[Dataset records]
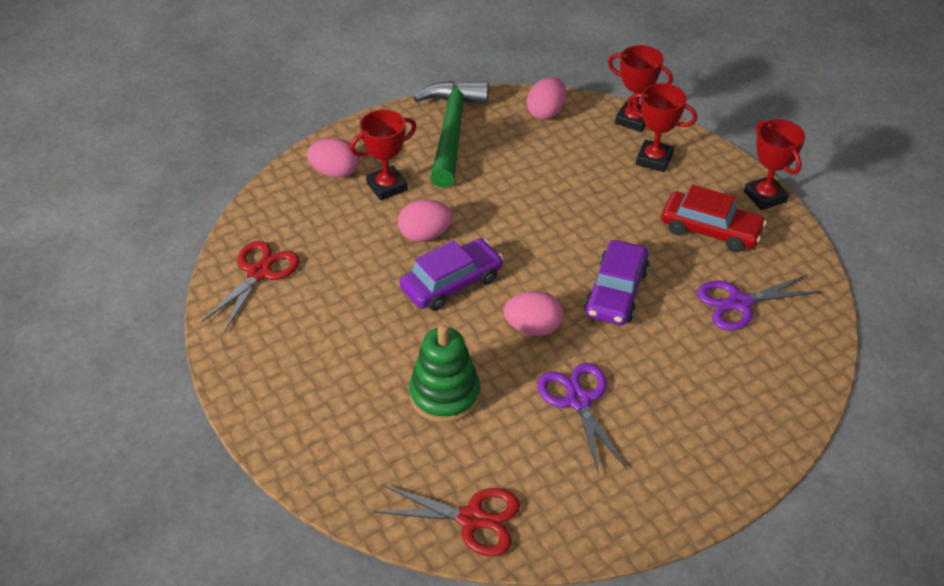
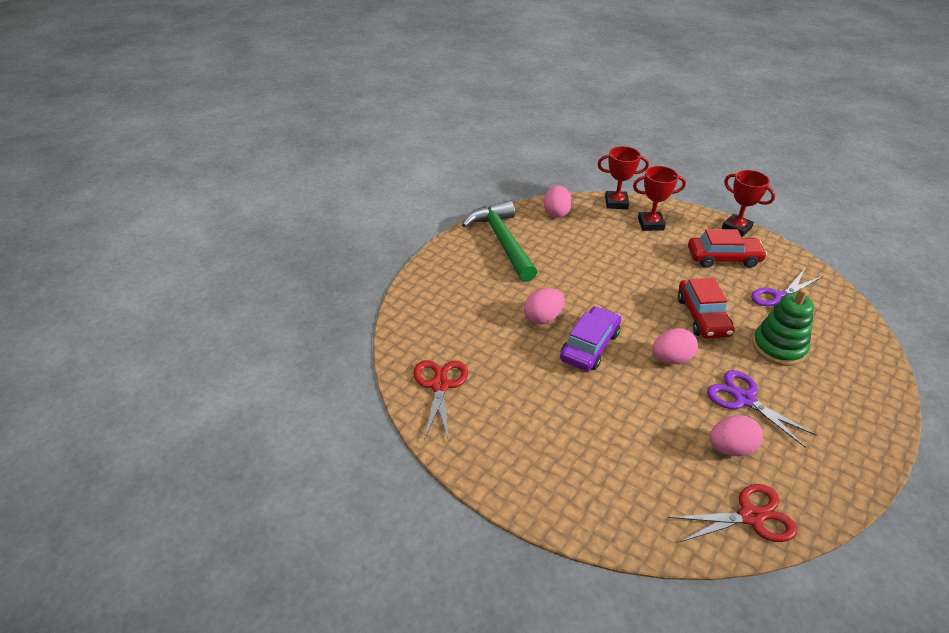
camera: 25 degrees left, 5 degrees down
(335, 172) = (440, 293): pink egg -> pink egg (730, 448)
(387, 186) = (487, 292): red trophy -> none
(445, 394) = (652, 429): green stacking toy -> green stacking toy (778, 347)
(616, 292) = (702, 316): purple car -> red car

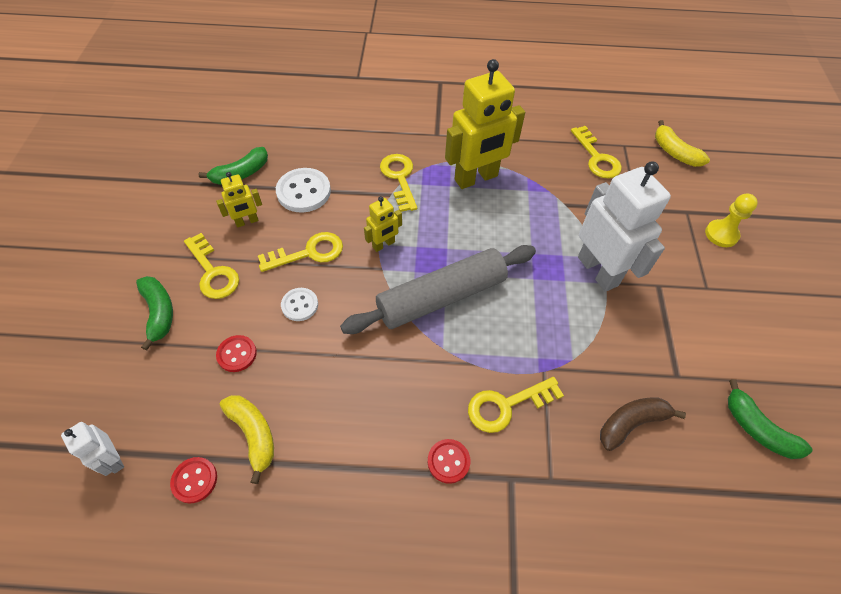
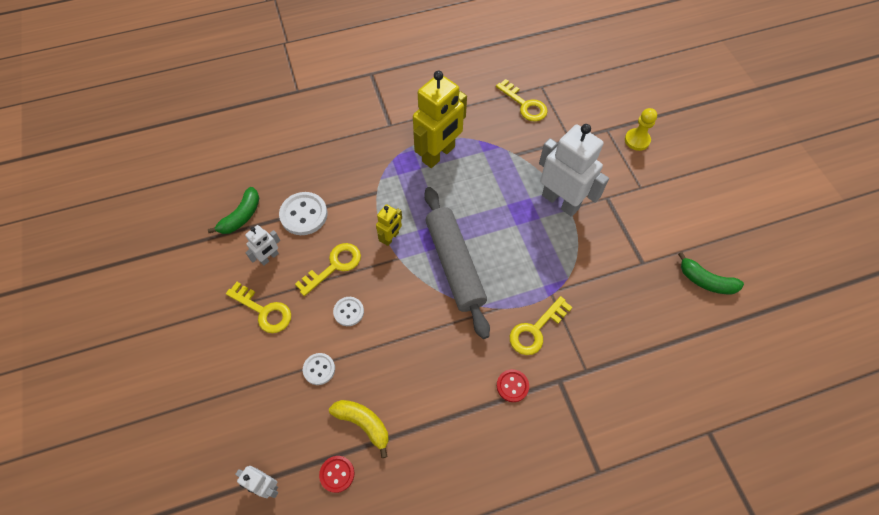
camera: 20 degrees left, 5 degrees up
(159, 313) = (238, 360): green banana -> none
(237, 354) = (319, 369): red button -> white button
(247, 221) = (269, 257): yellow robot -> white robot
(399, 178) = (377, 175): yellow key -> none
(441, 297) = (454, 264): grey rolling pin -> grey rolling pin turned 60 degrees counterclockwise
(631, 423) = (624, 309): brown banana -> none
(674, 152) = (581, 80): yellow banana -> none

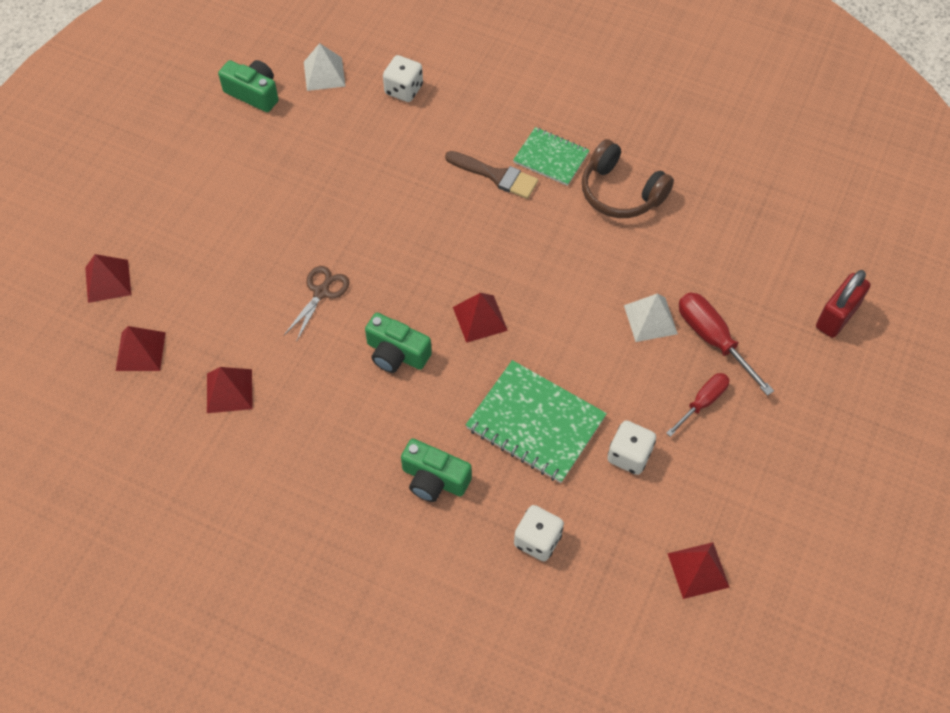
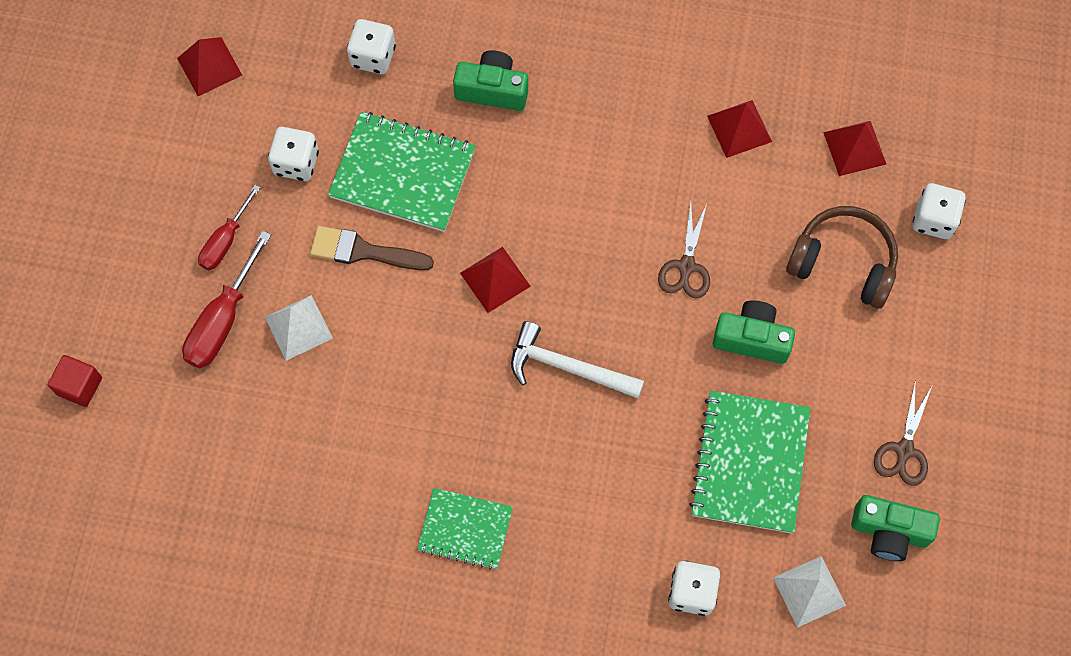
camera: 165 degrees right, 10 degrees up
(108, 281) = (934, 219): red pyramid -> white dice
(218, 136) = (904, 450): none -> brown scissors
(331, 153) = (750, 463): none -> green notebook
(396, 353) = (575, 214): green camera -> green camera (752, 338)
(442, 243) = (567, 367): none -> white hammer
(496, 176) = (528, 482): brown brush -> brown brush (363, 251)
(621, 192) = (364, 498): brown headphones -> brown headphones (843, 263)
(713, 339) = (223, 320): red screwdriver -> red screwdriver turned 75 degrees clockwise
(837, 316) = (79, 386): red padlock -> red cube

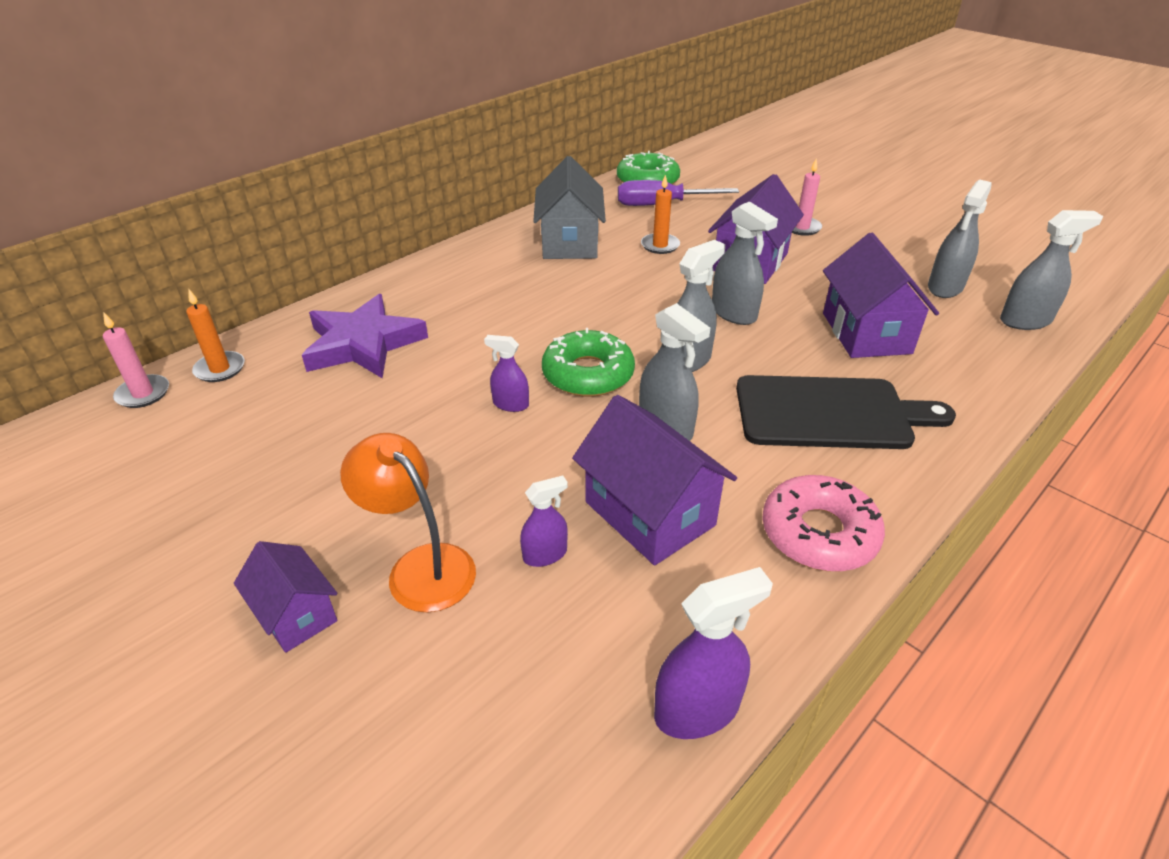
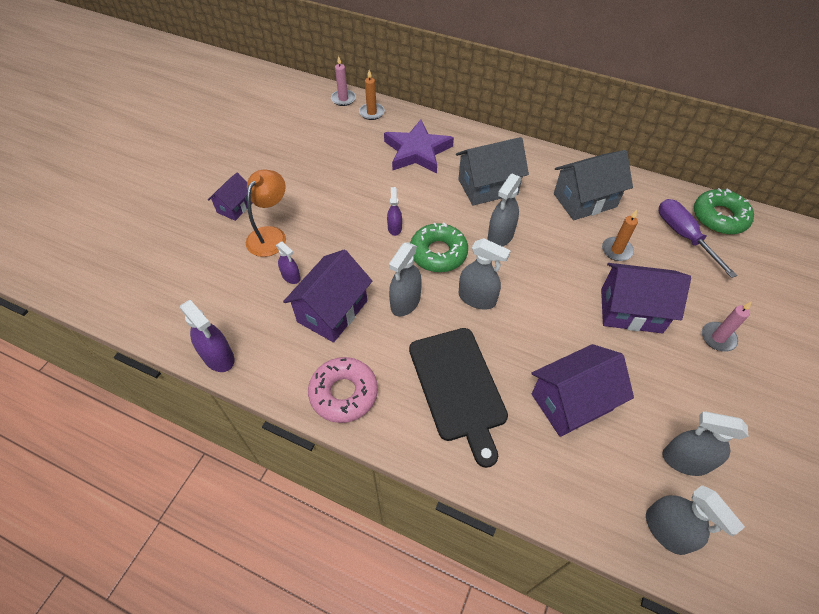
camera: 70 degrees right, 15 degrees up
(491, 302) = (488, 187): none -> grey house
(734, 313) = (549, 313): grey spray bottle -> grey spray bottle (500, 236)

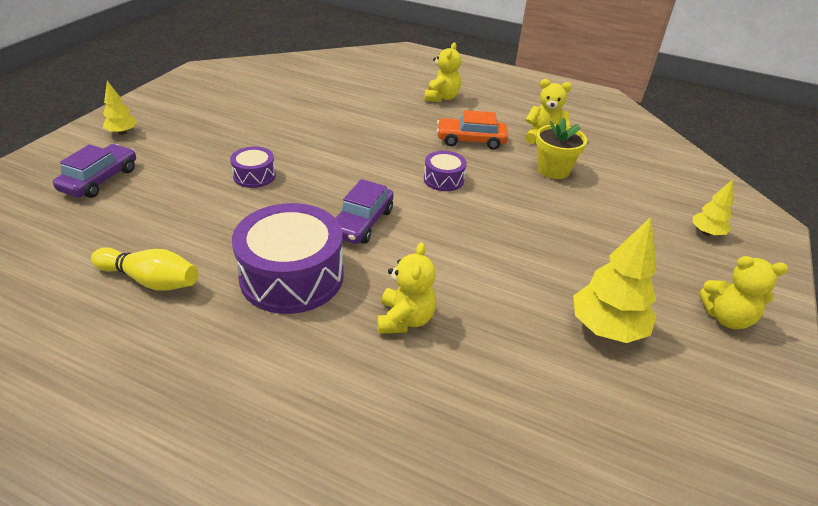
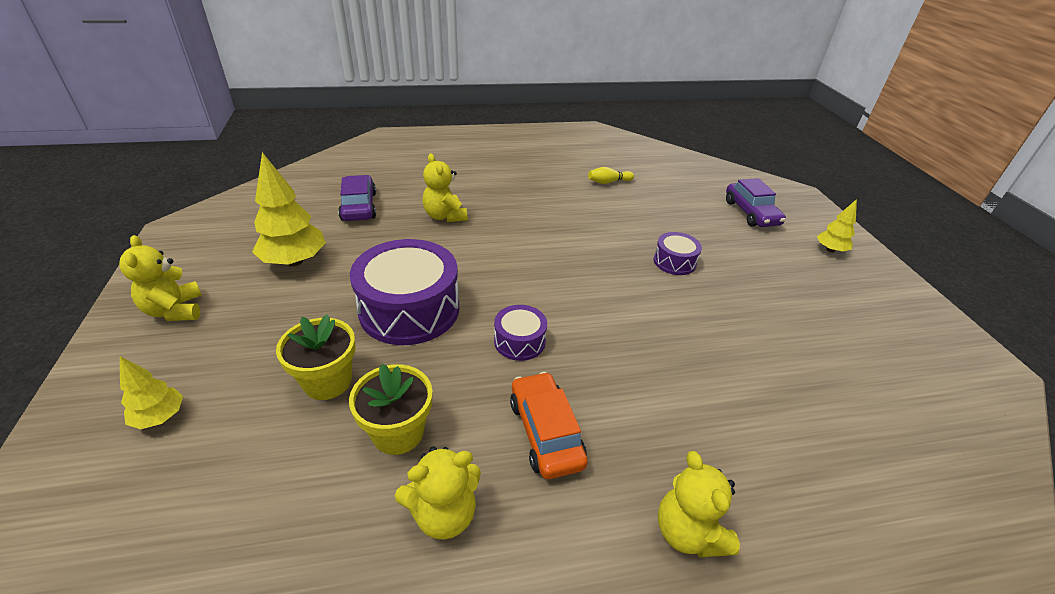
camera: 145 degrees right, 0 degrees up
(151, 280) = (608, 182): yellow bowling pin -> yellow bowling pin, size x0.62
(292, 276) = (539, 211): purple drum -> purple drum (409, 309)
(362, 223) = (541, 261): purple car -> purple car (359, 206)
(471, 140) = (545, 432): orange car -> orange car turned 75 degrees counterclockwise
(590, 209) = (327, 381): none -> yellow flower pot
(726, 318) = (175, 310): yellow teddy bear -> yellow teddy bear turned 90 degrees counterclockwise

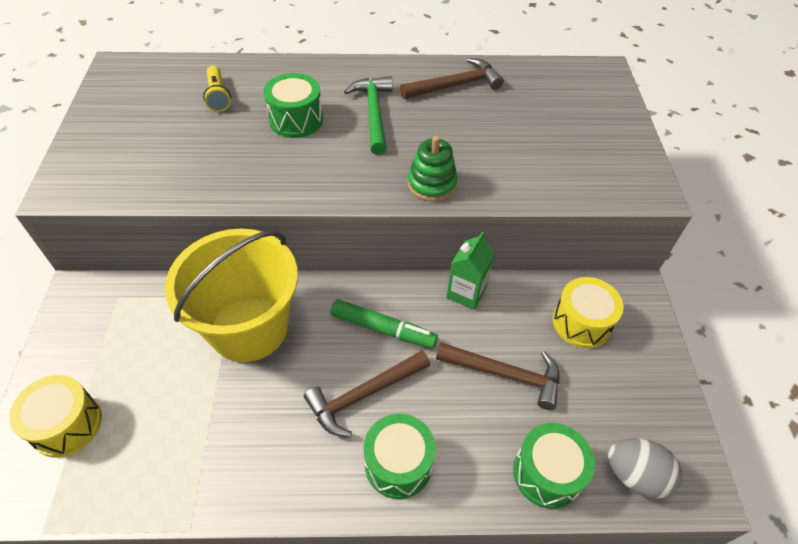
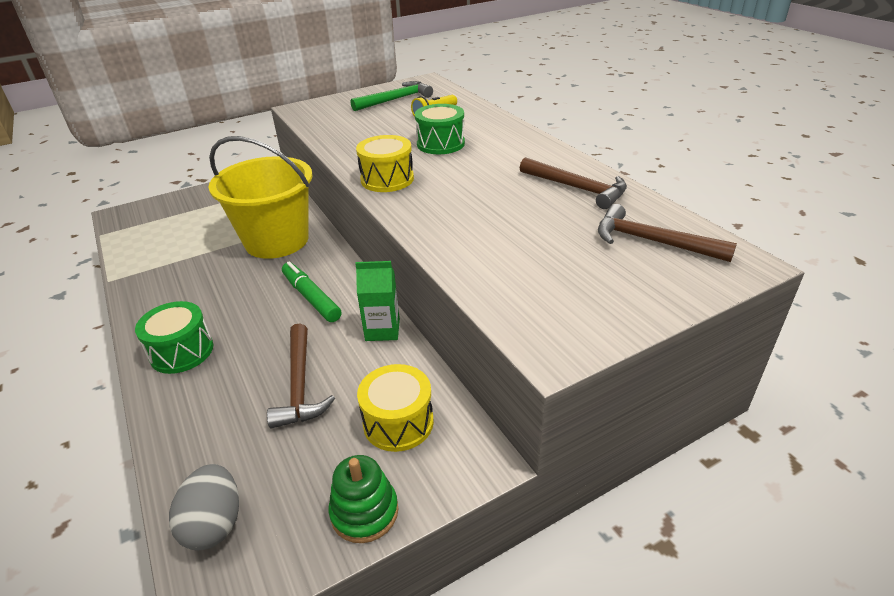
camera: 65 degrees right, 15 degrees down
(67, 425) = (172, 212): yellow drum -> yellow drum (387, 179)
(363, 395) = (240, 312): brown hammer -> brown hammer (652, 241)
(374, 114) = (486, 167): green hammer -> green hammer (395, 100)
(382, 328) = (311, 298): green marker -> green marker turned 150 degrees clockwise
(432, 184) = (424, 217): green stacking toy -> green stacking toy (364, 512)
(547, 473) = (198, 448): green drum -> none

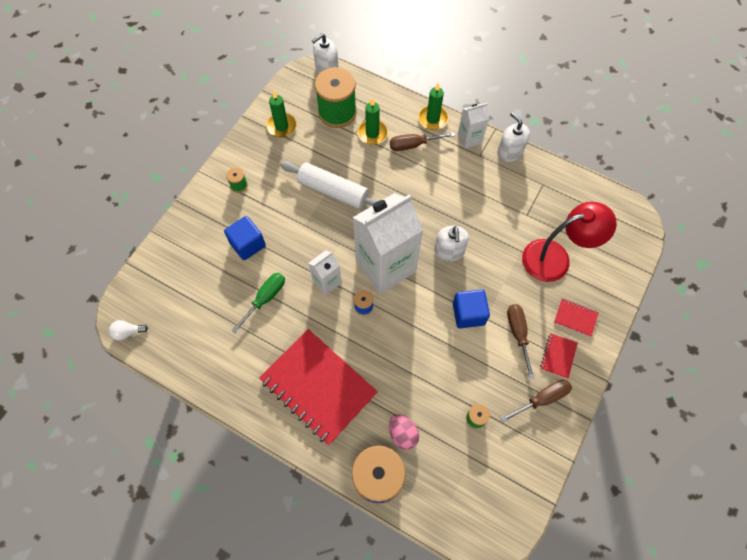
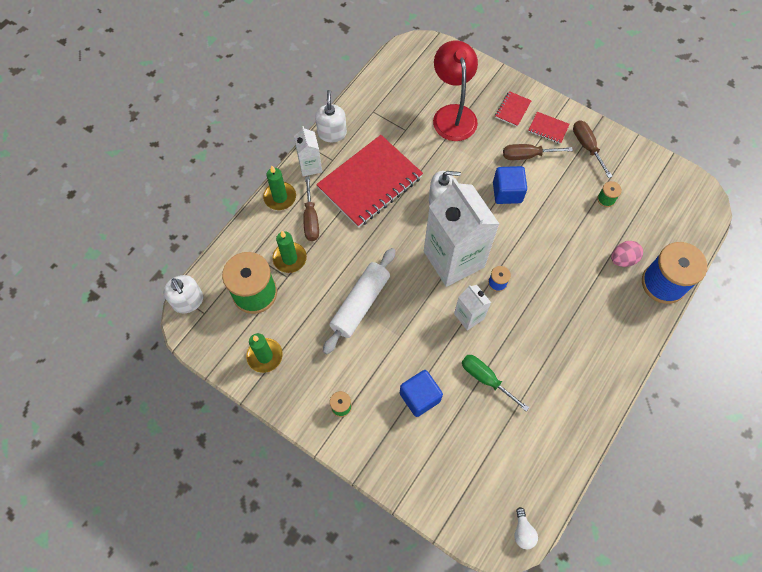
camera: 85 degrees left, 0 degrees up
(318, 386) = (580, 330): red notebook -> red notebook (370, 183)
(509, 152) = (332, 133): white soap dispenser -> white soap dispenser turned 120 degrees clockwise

# [What the exercise asks]
When the line containing "(151, 280) = (608, 182): yellow" has been located, retype it and each line after it through the end of the records, excluding the pictures and adding nothing else.

# [Response box]
(151, 280) = (608, 182): yellow bowling pin -> yellow bowling pin, size x0.62
(292, 276) = (539, 211): purple drum -> purple drum (409, 309)
(362, 223) = (541, 261): purple car -> purple car (359, 206)
(471, 140) = (545, 432): orange car -> orange car turned 75 degrees counterclockwise
(590, 209) = (327, 381): none -> yellow flower pot
(726, 318) = (175, 310): yellow teddy bear -> yellow teddy bear turned 90 degrees counterclockwise

camera: 65 degrees right, 15 degrees down
(67, 425) = (172, 212): yellow drum -> yellow drum (387, 179)
(363, 395) = (240, 312): brown hammer -> brown hammer (652, 241)
(374, 114) = (486, 167): green hammer -> green hammer (395, 100)
(382, 328) = (311, 298): green marker -> green marker turned 150 degrees clockwise
(432, 184) = (424, 217): green stacking toy -> green stacking toy (364, 512)
(547, 473) = (198, 448): green drum -> none

camera: 85 degrees left, 0 degrees up
(318, 386) = (580, 330): red notebook -> red notebook (370, 183)
(509, 152) = (332, 133): white soap dispenser -> white soap dispenser turned 120 degrees clockwise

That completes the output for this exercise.